§ THE PROBLEM: Any pictures should be dropped; everything else in the records is to be returned exactly.

§ DATA PROVIDED:
————————
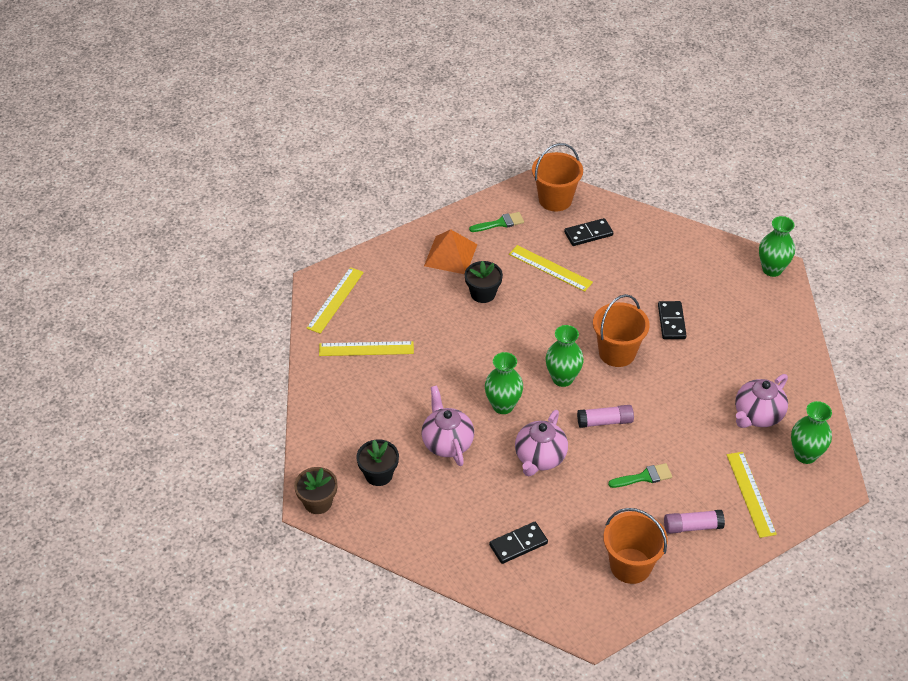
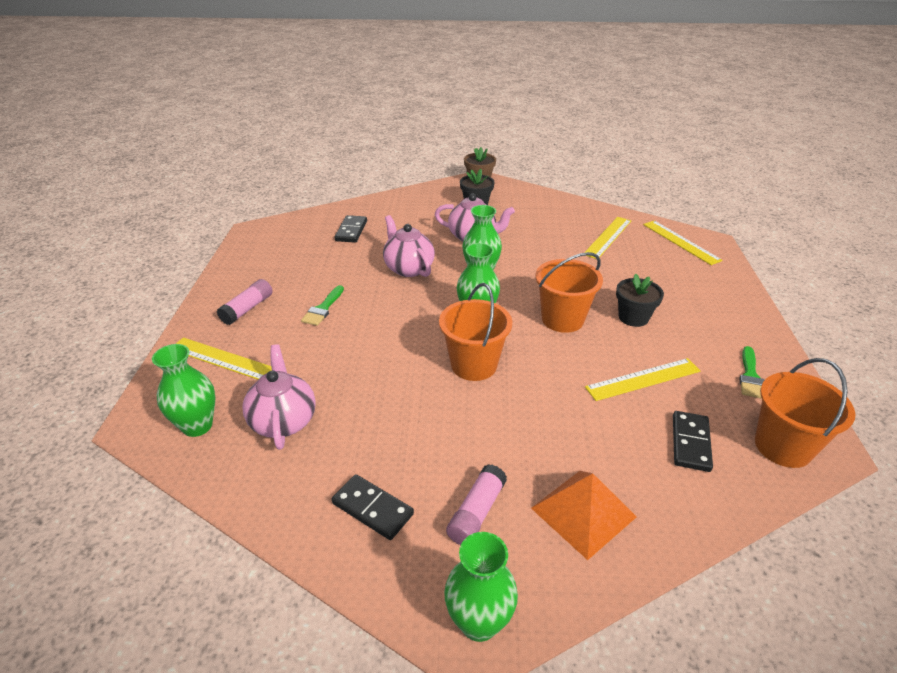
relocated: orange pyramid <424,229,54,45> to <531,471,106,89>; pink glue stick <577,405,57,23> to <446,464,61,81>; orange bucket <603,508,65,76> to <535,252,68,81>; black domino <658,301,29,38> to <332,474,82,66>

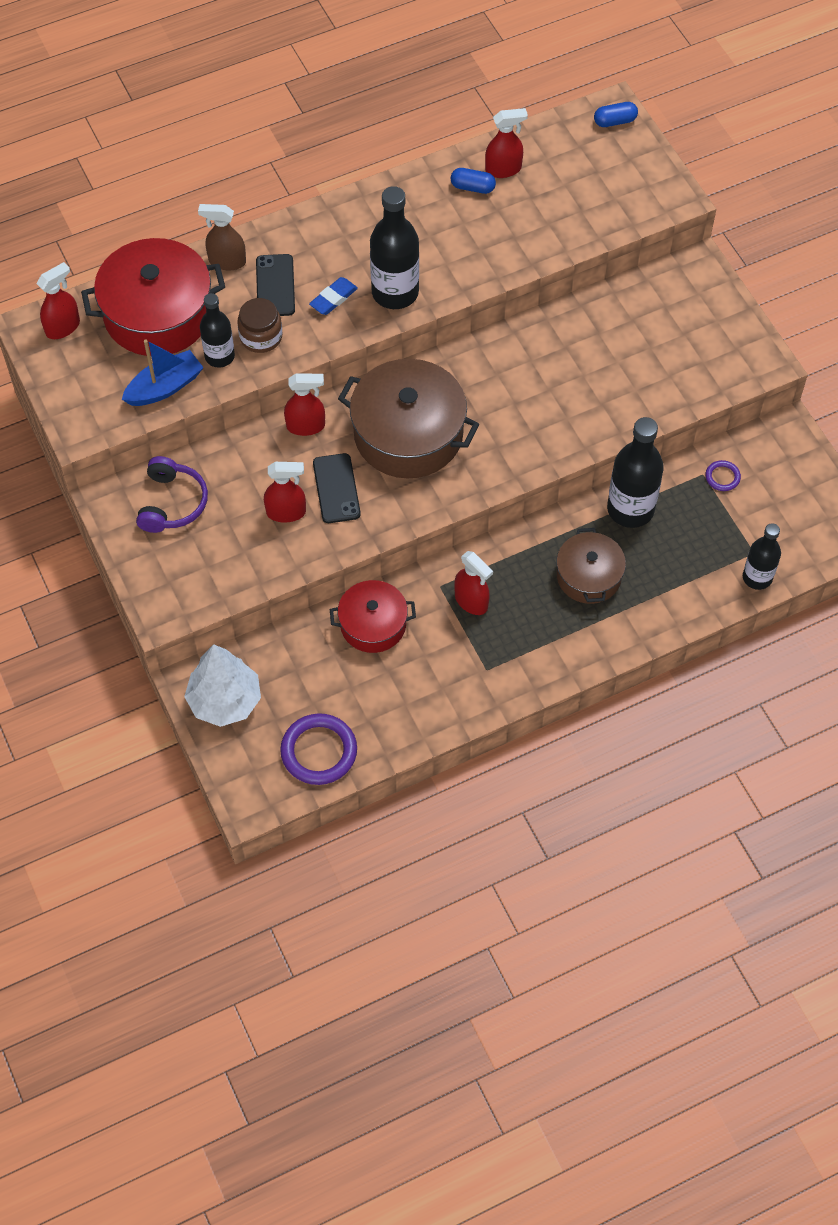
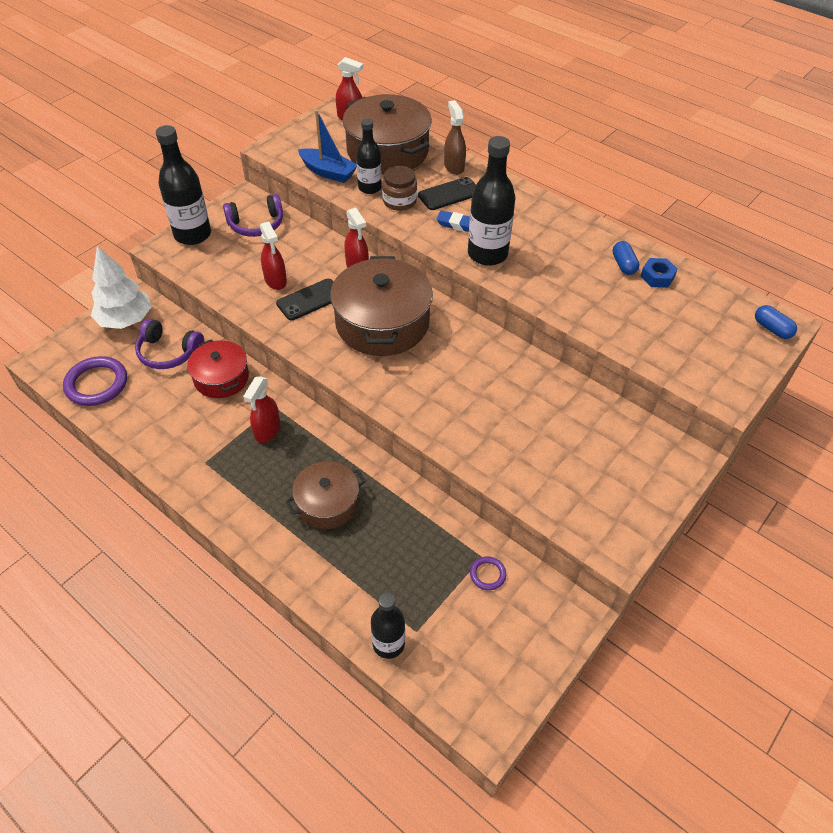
appeared: purple headphones <135,318,69,51>
relocated: black bottle <607,417,57,111> to <156,125,55,120>
exchanged: red spray bottle <485,108,43,70> to blue nut <640,258,37,29>
colour: red pot <81,238,144,118> to brown pot <343,94,89,80>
————————
§ OUTPUT OF THE TASK:
relocated: orange pyramid <424,229,54,45> to <531,471,106,89>; pink glue stick <577,405,57,23> to <446,464,61,81>; orange bucket <603,508,65,76> to <535,252,68,81>; black domino <658,301,29,38> to <332,474,82,66>

appeared: purple headphones <135,318,69,51>
relocated: black bottle <607,417,57,111> to <156,125,55,120>
exchanged: red spray bottle <485,108,43,70> to blue nut <640,258,37,29>
colour: red pot <81,238,144,118> to brown pot <343,94,89,80>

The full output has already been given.